(Object correspondence data)
□ □ □
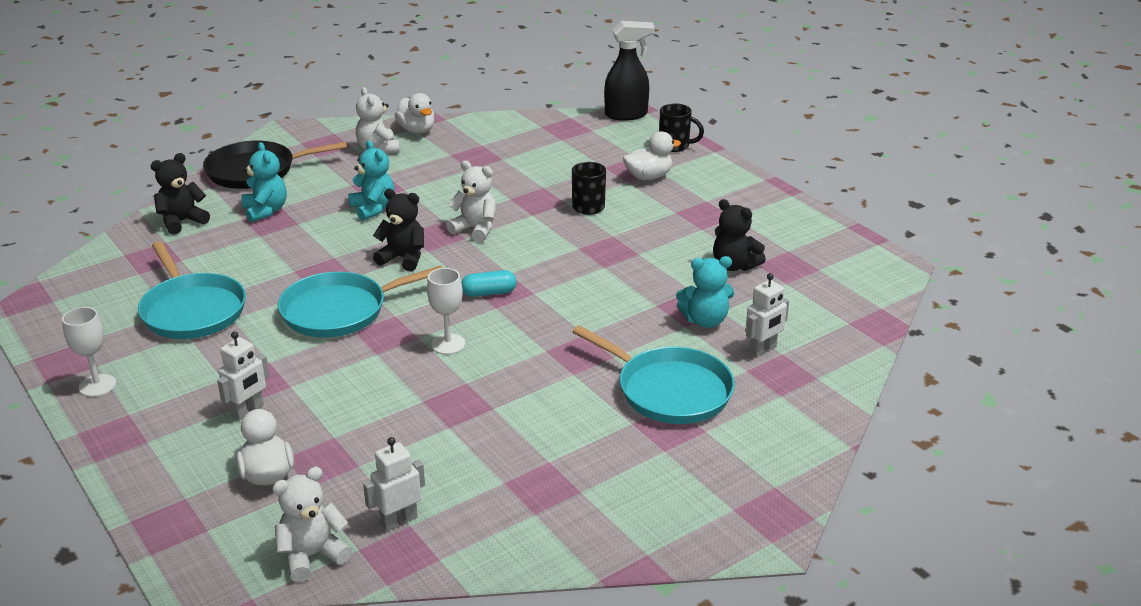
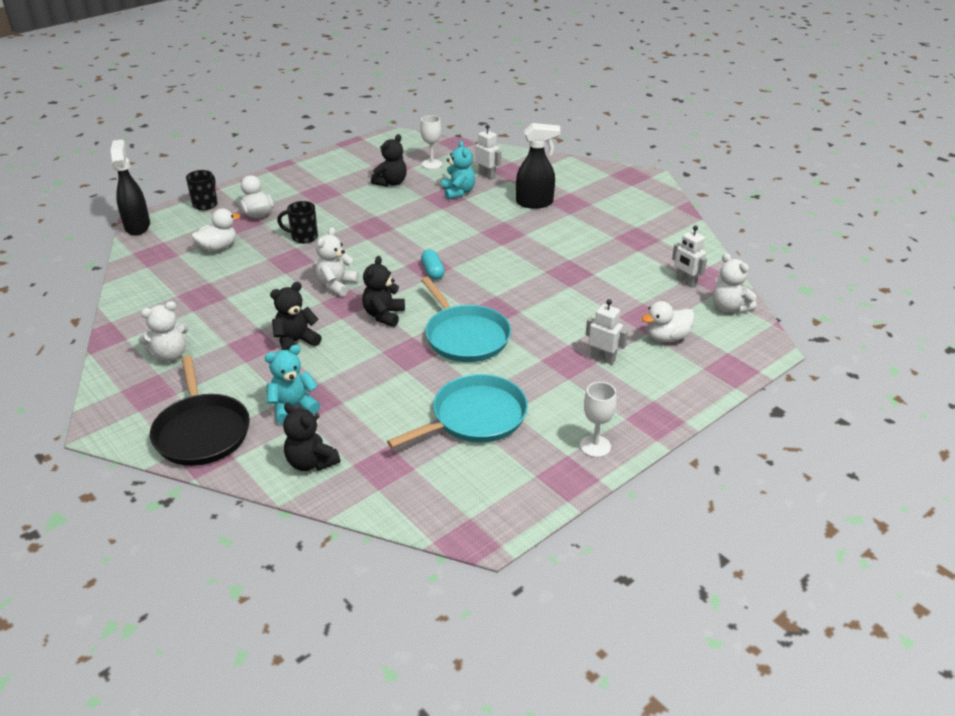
camera: 95 degrees left, 5 degrees up
turquoise teddy bear [348,140,395,221] -> black teddy bear [270,282,322,350]
white duck [395,93,435,134] -> white duck moved to [191,208,240,252]
white goblet [427,268,465,355] -> white goblet moved to [420,115,442,169]
turquoise pan [573,325,735,424] -> black spray bottle [516,123,561,209]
□ □ □
GOAL OF THE EXERCISE
The answer must be the lines above, word for word, from the first one through the line with "white goblet [427,268,465,355]", pictures excluded.

EXERCISE OUTPUT
camera: 95 degrees left, 5 degrees up
turquoise teddy bear [348,140,395,221] -> black teddy bear [270,282,322,350]
white duck [395,93,435,134] -> white duck moved to [191,208,240,252]
white goblet [427,268,465,355] -> white goblet moved to [420,115,442,169]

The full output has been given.